The task:
Exactly as written, set down every entry once more.

Source records

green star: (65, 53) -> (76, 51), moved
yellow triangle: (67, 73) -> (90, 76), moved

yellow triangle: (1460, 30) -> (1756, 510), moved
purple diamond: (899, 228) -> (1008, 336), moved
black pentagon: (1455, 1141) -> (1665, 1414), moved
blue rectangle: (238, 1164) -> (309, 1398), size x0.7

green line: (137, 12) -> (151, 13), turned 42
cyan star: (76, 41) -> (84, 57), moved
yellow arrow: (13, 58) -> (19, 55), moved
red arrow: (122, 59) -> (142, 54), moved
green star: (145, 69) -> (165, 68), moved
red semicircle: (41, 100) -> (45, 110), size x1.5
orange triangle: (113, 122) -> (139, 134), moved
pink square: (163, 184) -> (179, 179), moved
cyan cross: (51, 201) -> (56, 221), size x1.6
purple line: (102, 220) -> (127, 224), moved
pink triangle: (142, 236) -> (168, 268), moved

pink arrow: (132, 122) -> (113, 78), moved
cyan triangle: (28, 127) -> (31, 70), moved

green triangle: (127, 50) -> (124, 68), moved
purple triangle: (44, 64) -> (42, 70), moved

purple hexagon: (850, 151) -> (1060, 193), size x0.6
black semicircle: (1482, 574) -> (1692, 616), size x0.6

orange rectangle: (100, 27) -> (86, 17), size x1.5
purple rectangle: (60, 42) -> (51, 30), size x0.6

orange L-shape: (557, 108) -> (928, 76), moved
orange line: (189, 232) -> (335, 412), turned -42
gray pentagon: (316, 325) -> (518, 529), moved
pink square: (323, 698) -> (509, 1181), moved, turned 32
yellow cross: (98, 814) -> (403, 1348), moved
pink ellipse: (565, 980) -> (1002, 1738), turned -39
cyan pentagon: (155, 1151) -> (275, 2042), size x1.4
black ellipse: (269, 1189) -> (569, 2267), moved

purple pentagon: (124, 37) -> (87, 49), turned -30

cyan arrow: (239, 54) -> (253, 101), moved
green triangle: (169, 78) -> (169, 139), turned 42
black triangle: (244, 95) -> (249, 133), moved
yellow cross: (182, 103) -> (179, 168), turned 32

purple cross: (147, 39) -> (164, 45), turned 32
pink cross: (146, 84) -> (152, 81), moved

Result of this exercise:
green star: (65, 53) -> (76, 51), moved
yellow triangle: (67, 73) -> (90, 76), moved

yellow triangle: (1460, 30) -> (1756, 510), moved
purple diamond: (899, 228) -> (1008, 336), moved
black pentagon: (1455, 1141) -> (1665, 1414), moved
blue rectangle: (238, 1164) -> (309, 1398), size x0.7

green line: (137, 12) -> (151, 13), turned 42
cyan star: (76, 41) -> (84, 57), moved
yellow arrow: (13, 58) -> (19, 55), moved
red arrow: (122, 59) -> (142, 54), moved
green star: (145, 69) -> (165, 68), moved
red semicircle: (41, 100) -> (45, 110), size x1.5
orange triangle: (113, 122) -> (139, 134), moved
pink square: (163, 184) -> (179, 179), moved
cyan cross: (51, 201) -> (56, 221), size x1.6
purple line: (102, 220) -> (127, 224), moved
pink triangle: (142, 236) -> (168, 268), moved

pink arrow: (132, 122) -> (113, 78), moved
cyan triangle: (28, 127) -> (31, 70), moved

green triangle: (127, 50) -> (124, 68), moved
purple triangle: (44, 64) -> (42, 70), moved

purple hexagon: (850, 151) -> (1060, 193), size x0.6
black semicircle: (1482, 574) -> (1692, 616), size x0.6

orange rectangle: (100, 27) -> (86, 17), size x1.5
purple rectangle: (60, 42) -> (51, 30), size x0.6

orange L-shape: (557, 108) -> (928, 76), moved
orange line: (189, 232) -> (335, 412), turned -42
gray pentagon: (316, 325) -> (518, 529), moved
pink square: (323, 698) -> (509, 1181), moved, turned 32
yellow cross: (98, 814) -> (403, 1348), moved
pink ellipse: (565, 980) -> (1002, 1738), turned -39
cyan pentagon: (155, 1151) -> (275, 2042), size x1.4
black ellipse: (269, 1189) -> (569, 2267), moved

purple pentagon: (124, 37) -> (87, 49), turned -30

cyan arrow: (239, 54) -> (253, 101), moved
green triangle: (169, 78) -> (169, 139), turned 42
black triangle: (244, 95) -> (249, 133), moved
yellow cross: (182, 103) -> (179, 168), turned 32

purple cross: (147, 39) -> (164, 45), turned 32
pink cross: (146, 84) -> (152, 81), moved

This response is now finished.